> Work order: What is the number of lines in the listing below that include the string "degrees"? Answer with that number alone.

> Data:
BEGIN
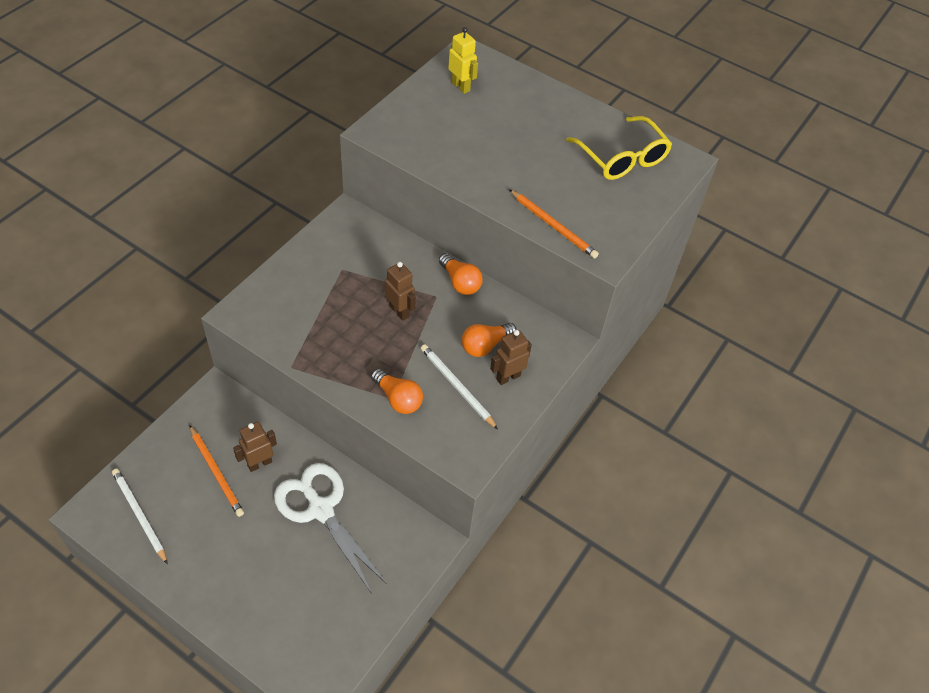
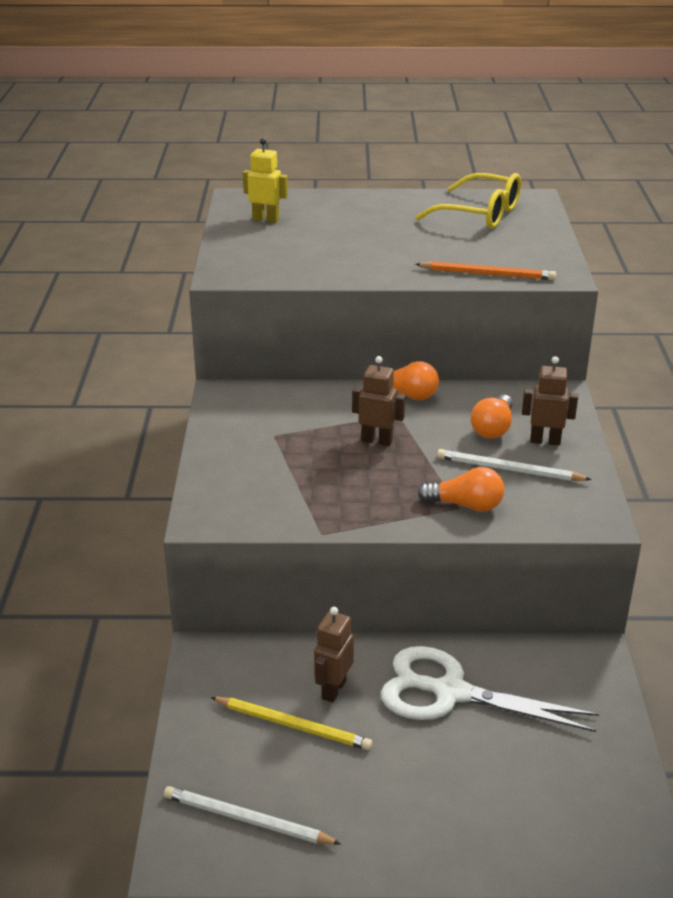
camera: 30 degrees left, 20 degrees down
(216, 472) = (293, 725): orange pencil -> yellow pencil
(508, 377) = (545, 441): brown robot -> brown robot turned 75 degrees clockwise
END
> Result of this task: 2